* [Part of a data file]

※

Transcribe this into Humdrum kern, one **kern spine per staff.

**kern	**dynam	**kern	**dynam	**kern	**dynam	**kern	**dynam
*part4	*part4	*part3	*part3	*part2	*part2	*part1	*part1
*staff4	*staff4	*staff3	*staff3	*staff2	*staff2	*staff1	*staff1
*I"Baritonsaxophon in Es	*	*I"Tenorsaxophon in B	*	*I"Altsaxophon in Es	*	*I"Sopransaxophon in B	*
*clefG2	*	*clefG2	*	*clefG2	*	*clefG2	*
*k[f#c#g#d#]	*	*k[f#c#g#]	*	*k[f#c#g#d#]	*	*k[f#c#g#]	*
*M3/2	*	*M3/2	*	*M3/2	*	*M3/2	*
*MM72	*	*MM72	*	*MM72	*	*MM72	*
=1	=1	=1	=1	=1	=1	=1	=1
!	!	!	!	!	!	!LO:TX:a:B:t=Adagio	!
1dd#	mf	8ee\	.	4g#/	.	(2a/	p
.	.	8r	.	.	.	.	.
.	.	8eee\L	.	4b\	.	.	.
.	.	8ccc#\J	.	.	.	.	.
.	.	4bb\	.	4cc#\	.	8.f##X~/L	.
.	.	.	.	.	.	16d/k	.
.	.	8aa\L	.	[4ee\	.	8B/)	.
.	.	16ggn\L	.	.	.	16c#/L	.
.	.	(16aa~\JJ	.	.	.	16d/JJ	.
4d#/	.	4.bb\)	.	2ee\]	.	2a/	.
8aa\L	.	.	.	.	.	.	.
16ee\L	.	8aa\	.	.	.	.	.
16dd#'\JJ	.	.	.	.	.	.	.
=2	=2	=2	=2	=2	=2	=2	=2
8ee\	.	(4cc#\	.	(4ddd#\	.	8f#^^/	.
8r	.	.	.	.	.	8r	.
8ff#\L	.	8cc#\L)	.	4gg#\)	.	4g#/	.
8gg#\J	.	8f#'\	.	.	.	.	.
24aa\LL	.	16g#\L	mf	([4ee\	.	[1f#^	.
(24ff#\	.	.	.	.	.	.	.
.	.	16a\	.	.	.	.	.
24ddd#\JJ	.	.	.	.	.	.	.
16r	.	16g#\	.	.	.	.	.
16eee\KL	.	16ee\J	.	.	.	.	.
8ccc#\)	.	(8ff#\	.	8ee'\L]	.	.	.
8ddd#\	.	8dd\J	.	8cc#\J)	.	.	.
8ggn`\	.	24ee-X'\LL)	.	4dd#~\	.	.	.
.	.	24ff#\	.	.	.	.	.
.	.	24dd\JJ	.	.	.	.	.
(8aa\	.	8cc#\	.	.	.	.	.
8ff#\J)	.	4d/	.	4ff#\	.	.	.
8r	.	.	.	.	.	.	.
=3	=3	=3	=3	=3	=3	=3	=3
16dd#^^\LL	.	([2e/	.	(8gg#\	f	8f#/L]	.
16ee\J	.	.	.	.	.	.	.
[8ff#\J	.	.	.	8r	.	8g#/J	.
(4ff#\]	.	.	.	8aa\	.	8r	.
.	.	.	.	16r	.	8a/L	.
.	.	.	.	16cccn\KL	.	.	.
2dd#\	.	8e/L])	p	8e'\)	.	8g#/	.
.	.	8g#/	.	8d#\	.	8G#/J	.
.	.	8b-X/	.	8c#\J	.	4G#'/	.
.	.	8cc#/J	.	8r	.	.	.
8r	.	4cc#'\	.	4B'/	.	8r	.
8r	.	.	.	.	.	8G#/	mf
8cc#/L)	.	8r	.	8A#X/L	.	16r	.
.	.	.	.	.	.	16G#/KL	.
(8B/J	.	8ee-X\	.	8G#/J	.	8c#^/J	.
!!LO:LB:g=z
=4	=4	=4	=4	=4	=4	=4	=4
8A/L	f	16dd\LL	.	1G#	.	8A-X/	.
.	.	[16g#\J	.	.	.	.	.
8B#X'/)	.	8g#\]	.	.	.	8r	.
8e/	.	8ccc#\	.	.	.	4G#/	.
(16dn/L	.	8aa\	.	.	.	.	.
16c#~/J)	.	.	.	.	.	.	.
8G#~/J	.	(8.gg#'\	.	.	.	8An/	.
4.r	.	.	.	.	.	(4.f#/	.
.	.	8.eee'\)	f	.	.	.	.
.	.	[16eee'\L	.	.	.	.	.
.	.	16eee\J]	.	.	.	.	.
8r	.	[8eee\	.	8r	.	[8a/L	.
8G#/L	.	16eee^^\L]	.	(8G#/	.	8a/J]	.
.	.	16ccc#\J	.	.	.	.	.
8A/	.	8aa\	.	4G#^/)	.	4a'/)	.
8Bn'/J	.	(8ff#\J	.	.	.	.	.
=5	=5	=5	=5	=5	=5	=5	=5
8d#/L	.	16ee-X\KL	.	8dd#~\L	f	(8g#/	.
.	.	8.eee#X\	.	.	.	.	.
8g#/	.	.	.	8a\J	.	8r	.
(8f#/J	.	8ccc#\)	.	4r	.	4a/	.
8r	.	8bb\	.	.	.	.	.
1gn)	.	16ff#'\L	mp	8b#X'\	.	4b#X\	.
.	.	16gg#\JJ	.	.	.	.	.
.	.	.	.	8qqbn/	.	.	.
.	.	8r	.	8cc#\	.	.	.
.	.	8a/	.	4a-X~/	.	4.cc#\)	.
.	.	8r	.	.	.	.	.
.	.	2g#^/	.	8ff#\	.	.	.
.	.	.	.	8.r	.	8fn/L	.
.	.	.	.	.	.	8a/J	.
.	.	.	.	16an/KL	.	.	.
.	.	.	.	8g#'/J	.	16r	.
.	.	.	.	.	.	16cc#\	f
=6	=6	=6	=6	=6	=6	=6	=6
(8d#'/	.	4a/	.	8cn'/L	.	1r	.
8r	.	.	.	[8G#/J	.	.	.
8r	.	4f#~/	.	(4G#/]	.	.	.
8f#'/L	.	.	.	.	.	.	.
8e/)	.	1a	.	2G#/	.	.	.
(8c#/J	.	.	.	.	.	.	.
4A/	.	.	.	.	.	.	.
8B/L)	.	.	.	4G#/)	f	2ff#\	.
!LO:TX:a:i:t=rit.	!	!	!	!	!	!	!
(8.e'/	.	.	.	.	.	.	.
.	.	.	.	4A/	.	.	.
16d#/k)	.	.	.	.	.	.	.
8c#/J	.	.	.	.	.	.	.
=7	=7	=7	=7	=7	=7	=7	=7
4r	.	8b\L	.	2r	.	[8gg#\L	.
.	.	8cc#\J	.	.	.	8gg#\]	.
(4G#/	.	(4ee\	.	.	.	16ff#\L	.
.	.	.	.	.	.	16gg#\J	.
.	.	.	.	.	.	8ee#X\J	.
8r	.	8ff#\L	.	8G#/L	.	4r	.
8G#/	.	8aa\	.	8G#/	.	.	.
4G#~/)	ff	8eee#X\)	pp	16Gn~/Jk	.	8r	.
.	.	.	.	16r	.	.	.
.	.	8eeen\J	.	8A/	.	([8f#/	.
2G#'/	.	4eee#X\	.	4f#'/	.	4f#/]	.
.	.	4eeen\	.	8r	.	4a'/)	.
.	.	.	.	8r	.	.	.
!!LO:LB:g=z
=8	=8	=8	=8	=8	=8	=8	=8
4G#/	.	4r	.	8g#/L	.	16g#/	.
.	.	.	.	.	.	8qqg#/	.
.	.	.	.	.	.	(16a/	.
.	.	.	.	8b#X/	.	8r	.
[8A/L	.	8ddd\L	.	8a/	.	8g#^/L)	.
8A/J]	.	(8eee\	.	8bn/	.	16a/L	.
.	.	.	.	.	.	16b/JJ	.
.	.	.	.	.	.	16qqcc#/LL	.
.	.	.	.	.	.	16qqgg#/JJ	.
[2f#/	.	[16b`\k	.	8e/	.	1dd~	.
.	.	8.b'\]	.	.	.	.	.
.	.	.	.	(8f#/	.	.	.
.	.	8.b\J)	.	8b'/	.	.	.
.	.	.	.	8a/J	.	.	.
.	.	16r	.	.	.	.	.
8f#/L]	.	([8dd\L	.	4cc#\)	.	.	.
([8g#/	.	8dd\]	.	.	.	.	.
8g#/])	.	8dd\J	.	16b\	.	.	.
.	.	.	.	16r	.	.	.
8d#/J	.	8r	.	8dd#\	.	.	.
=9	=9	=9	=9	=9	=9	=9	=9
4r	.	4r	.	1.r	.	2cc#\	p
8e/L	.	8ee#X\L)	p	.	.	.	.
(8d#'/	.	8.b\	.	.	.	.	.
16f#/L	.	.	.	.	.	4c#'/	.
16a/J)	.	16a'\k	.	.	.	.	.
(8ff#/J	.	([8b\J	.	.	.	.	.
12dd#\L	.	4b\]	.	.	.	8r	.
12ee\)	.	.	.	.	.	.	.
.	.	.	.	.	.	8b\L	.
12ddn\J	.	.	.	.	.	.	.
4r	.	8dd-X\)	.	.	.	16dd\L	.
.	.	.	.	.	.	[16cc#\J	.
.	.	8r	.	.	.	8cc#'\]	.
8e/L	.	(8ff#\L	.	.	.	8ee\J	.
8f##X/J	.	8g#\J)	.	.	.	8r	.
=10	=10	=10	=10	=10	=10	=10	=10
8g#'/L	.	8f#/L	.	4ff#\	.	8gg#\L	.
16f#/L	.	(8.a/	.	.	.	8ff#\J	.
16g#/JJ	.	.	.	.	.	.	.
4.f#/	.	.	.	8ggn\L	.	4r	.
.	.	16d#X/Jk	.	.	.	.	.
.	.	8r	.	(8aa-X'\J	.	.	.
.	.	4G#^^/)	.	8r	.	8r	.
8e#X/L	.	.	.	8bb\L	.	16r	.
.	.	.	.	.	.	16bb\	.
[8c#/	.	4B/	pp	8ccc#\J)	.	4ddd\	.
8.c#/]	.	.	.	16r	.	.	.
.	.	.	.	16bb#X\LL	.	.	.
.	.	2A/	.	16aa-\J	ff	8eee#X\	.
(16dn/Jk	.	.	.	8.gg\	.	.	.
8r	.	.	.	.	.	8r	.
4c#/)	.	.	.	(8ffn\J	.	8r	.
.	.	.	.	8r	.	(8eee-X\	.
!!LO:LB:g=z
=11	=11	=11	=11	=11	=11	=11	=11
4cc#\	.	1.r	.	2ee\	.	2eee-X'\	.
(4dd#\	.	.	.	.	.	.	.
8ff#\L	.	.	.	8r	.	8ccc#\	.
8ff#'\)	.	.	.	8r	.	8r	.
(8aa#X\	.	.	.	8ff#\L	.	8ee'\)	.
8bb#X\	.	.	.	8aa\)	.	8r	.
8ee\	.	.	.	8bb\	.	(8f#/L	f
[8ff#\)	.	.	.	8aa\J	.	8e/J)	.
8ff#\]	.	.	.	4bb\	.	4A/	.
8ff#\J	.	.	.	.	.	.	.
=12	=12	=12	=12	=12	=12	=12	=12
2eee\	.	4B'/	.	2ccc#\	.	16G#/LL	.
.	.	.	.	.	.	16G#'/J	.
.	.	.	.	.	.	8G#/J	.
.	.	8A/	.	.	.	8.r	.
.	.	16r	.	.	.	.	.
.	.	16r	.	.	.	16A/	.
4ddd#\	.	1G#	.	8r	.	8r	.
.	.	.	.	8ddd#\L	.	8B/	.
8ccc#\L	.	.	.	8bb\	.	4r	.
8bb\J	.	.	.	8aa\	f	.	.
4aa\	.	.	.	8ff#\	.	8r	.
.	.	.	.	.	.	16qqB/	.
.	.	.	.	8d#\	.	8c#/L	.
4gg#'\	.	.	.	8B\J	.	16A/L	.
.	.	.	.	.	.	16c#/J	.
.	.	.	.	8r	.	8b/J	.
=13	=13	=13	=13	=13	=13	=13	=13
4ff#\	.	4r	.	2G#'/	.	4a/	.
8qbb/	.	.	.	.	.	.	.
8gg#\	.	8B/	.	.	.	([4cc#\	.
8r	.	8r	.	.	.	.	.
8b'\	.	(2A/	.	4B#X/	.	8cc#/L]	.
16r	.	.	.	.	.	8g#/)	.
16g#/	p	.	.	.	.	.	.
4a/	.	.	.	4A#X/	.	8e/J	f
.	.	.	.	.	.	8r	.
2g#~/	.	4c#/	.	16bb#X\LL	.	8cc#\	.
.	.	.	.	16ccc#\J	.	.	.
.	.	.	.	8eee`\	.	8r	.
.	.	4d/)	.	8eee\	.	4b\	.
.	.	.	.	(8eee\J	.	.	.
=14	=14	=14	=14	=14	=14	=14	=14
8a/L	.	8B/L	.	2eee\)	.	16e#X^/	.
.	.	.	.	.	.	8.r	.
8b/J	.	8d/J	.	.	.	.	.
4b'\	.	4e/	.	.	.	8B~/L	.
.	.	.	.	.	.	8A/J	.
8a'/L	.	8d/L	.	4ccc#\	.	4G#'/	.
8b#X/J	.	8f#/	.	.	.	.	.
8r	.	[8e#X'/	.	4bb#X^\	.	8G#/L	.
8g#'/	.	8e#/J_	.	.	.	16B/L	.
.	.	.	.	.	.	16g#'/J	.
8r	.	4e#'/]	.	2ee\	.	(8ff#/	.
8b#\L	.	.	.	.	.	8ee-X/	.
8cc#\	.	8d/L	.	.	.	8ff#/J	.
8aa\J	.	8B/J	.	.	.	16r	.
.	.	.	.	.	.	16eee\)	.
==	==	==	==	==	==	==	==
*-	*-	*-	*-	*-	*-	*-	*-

※

* [Problem to solve]
Please pick out every line of the rows above that contains the string "kern", treating case as significant, and copy those lines.

* [Response for this exercise]
Transcribe this into Humdrum kern, one **kern spine per staff.
**kern	**dynam	**kern	**dynam	**kern	**dynam	**kern	**dynam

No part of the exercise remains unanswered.